Start of Data for the task
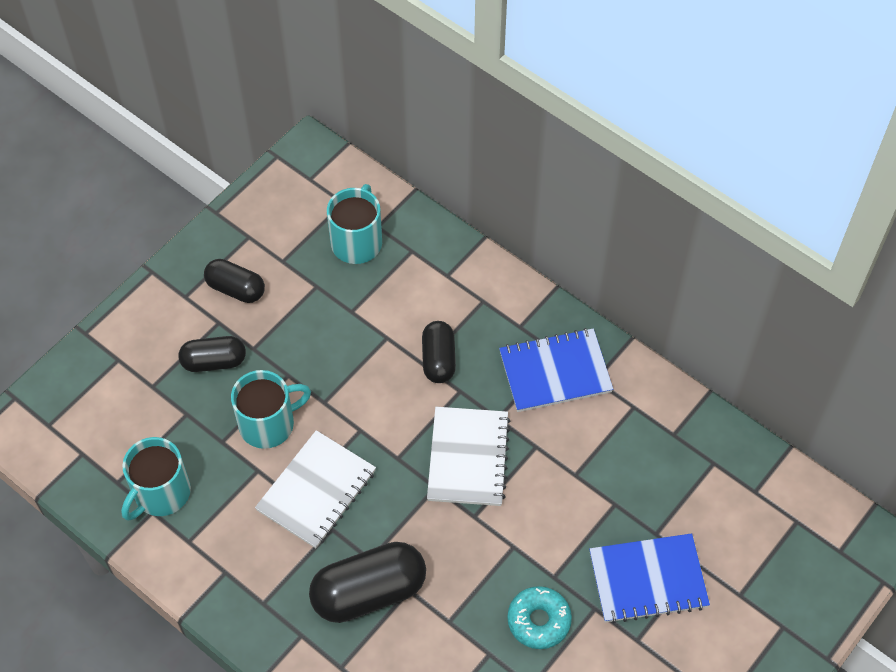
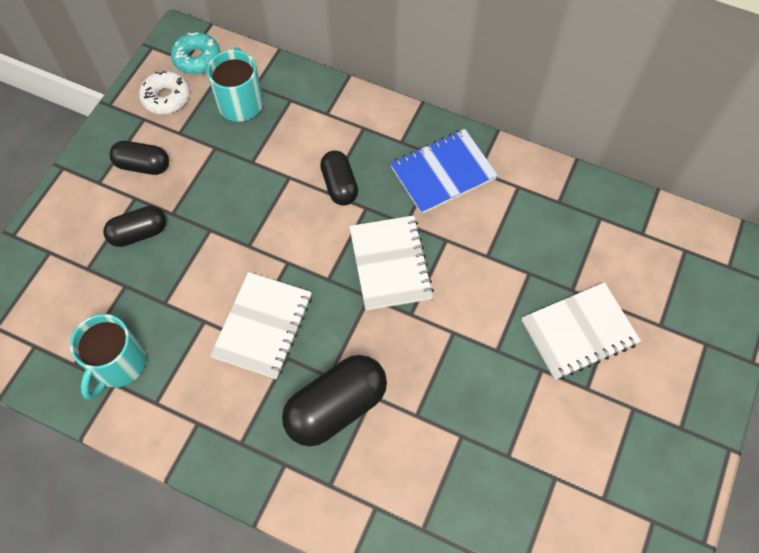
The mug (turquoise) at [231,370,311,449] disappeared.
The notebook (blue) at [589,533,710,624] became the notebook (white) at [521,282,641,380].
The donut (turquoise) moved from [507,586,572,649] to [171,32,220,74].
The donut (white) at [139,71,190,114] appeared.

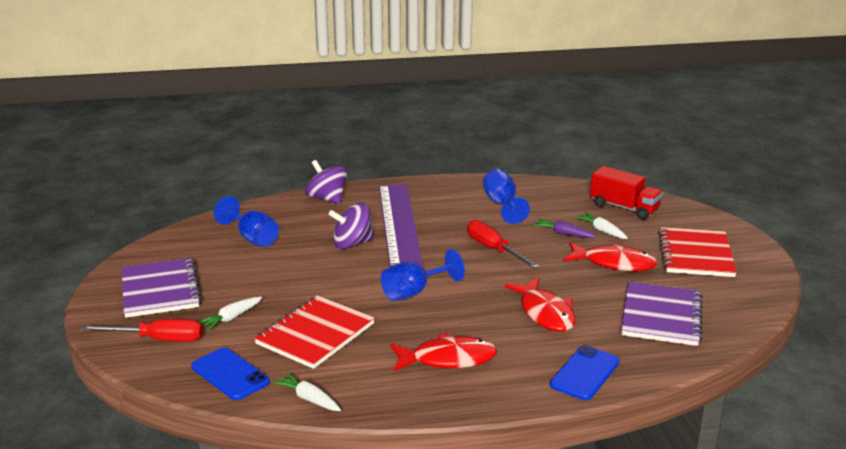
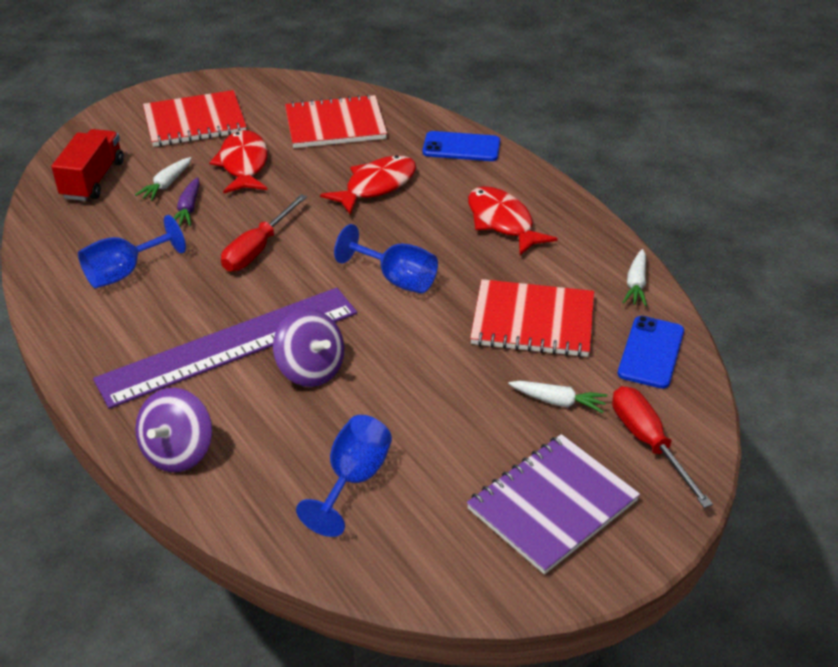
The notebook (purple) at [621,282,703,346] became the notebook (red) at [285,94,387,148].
End of Data for the task
Start of Data for the task
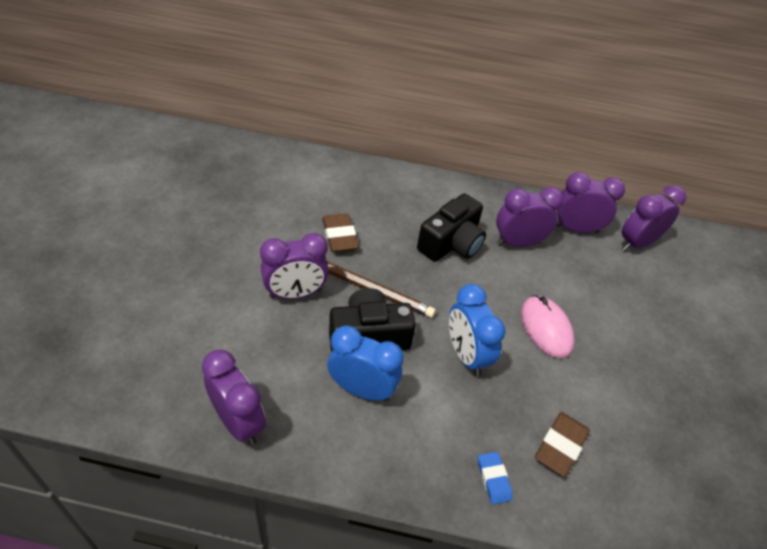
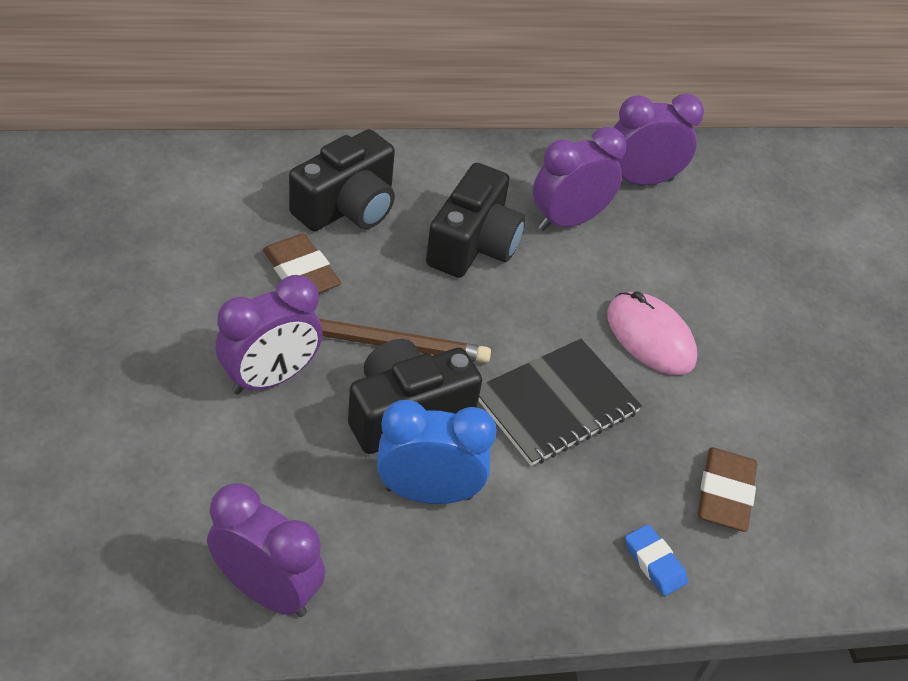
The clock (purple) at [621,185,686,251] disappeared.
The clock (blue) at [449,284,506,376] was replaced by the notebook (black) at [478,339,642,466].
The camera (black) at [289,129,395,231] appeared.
End of Data for the task
**Problem to work on:** From the records above, reproduce exactly the lines from the one with "The mug (turquoise)" to the one with "The donut (white)", both included, and no others.

**Answer for the task:**
The mug (turquoise) at [231,370,311,449] disappeared.
The notebook (blue) at [589,533,710,624] became the notebook (white) at [521,282,641,380].
The donut (turquoise) moved from [507,586,572,649] to [171,32,220,74].
The donut (white) at [139,71,190,114] appeared.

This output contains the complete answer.